WHAT THE TASK ASKS: Give the lines of the records from the one containing "At what (x,y)" through the one containing "What do you", both included, as a JSON list of strings with one string per line and blank lines omitted.

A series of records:

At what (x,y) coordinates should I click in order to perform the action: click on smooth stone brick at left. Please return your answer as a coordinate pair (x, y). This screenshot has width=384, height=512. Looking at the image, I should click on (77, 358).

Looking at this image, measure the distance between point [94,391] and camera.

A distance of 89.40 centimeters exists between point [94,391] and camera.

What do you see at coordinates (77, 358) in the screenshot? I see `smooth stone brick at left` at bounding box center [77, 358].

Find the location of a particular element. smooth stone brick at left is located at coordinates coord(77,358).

--

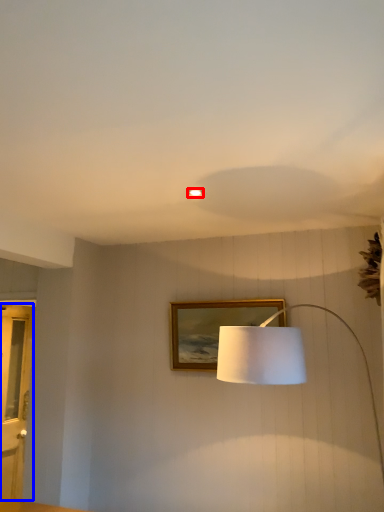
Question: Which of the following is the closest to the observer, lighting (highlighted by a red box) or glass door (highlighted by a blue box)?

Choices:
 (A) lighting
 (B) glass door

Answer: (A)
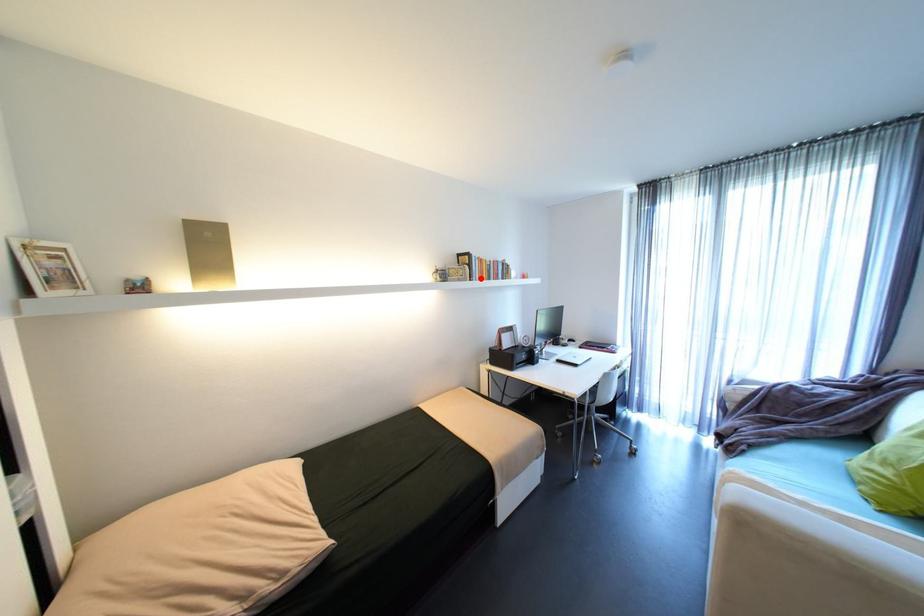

IN RESPONSE:
[
  "At what (x,y) coordinates should I click in order to perform the action: click on smooth stone brick at left. Please return your answer as a coordinate pair (x, y). This screenshot has width=384, height=512. Looking at the image, I should click on (77, 358).",
  "Looking at this image, measure the distance between point [94,391] and camera.",
  "A distance of 89.40 centimeters exists between point [94,391] and camera.",
  "What do you see at coordinates (77, 358) in the screenshot? I see `smooth stone brick at left` at bounding box center [77, 358]."
]